» WHAT TO DO:
Turn every line of the data below into a Markdown table with two columns, Row and Line, where Row numbers each line. Skip blank lines.

» THE INPUT:
— begin —

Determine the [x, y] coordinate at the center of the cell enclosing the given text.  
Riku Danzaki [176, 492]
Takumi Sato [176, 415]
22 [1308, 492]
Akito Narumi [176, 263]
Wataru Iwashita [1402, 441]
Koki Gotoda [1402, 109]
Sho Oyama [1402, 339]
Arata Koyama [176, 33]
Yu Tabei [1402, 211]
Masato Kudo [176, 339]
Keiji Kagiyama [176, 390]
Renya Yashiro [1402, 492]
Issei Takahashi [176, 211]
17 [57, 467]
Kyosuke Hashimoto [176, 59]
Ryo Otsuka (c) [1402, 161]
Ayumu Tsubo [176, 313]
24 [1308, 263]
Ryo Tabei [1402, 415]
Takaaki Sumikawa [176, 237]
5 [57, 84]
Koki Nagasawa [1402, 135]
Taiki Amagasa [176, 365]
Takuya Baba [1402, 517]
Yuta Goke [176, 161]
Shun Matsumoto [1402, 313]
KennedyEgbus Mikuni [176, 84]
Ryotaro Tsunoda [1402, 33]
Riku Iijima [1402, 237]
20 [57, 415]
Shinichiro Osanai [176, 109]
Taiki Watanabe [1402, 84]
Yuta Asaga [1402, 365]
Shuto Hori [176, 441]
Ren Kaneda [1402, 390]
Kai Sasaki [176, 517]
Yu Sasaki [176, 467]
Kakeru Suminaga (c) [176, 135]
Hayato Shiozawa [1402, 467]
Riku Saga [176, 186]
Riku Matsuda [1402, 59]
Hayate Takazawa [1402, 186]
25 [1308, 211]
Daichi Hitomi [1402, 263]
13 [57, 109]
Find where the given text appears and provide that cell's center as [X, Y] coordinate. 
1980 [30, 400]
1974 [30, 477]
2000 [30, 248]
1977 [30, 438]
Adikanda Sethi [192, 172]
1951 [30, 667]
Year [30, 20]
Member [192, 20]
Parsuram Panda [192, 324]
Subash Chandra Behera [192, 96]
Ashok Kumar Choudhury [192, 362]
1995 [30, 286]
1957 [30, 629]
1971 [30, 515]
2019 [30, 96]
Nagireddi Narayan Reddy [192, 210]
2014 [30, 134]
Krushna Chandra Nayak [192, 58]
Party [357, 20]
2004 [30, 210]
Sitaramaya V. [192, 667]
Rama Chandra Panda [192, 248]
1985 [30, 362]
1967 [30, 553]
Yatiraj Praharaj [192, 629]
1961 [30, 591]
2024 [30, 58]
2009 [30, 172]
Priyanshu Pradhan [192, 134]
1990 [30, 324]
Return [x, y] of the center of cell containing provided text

— end —

» TASK RESPONSE:
| Row | Line |
|---|---|
| 1 | Determine the [x, y] coordinate at the center of the cell enclosing the given text.   |
| 2 | Riku Danzaki [176, 492] |
| 3 | Takumi Sato [176, 415] |
| 4 | 22 [1308, 492] |
| 5 | Akito Narumi [176, 263] |
| 6 | Wataru Iwashita [1402, 441] |
| 7 | Koki Gotoda [1402, 109] |
| 8 | Sho Oyama [1402, 339] |
| 9 | Arata Koyama [176, 33] |
| 10 | Yu Tabei [1402, 211] |
| 11 | Masato Kudo [176, 339] |
| 12 | Keiji Kagiyama [176, 390] |
| 13 | Renya Yashiro [1402, 492] |
| 14 | Issei Takahashi [176, 211] |
| 15 | 17 [57, 467] |
| 16 | Kyosuke Hashimoto [176, 59] |
| 17 | Ryo Otsuka (c) [1402, 161] |
| 18 | Ayumu Tsubo [176, 313] |
| 19 | 24 [1308, 263] |
| 20 | Ryo Tabei [1402, 415] |
| 21 | Takaaki Sumikawa [176, 237] |
| 22 | 5 [57, 84] |
| 23 | Koki Nagasawa [1402, 135] |
| 24 | Taiki Amagasa [176, 365] |
| 25 | Takuya Baba [1402, 517] |
| 26 | Yuta Goke [176, 161] |
| 27 | Shun Matsumoto [1402, 313] |
| 28 | KennedyEgbus Mikuni [176, 84] |
| 29 | Ryotaro Tsunoda [1402, 33] |
| 30 | Riku Iijima [1402, 237] |
| 31 | 20 [57, 415] |
| 32 | Shinichiro Osanai [176, 109] |
| 33 | Taiki Watanabe [1402, 84] |
| 34 | Yuta Asaga [1402, 365] |
| 35 | Shuto Hori [176, 441] |
| 36 | Ren Kaneda [1402, 390] |
| 37 | Kai Sasaki [176, 517] |
| 38 | Yu Sasaki [176, 467] |
| 39 | Kakeru Suminaga (c) [176, 135] |
| 40 | Hayato Shiozawa [1402, 467] |
| 41 | Riku Saga [176, 186] |
| 42 | Riku Matsuda [1402, 59] |
| 43 | Hayate Takazawa [1402, 186] |
| 44 | 25 [1308, 211] |
| 45 | Daichi Hitomi [1402, 263] |
| 46 | 13 [57, 109] |
| 47 | Find where the given text appears and provide that cell's center as [X, Y] coordinate.  |
| 48 | 1980 [30, 400] |
| 49 | 1974 [30, 477] |
| 50 | 2000 [30, 248] |
| 51 | 1977 [30, 438] |
| 52 | Adikanda Sethi [192, 172] |
| 53 | 1951 [30, 667] |
| 54 | Year [30, 20] |
| 55 | Member [192, 20] |
| 56 | Parsuram Panda [192, 324] |
| 57 | Subash Chandra Behera [192, 96] |
| 58 | Ashok Kumar Choudhury [192, 362] |
| 59 | 1995 [30, 286] |
| 60 | 1957 [30, 629] |
| 61 | 1971 [30, 515] |
| 62 | 2019 [30, 96] |
| 63 | Nagireddi Narayan Reddy [192, 210] |
| 64 | 2014 [30, 134] |
| 65 | Krushna Chandra Nayak [192, 58] |
| 66 | Party [357, 20] |
| 67 | 2004 [30, 210] |
| 68 | Sitaramaya V. [192, 667] |
| 69 | Rama Chandra Panda [192, 248] |
| 70 | 1985 [30, 362] |
| 71 | 1967 [30, 553] |
| 72 | Yatiraj Praharaj [192, 629] |
| 73 | 1961 [30, 591] |
| 74 | 2024 [30, 58] |
| 75 | 2009 [30, 172] |
| 76 | Priyanshu Pradhan [192, 134] |
| 77 | 1990 [30, 324] |
| 78 | Return [x, y] of the center of cell containing provided text |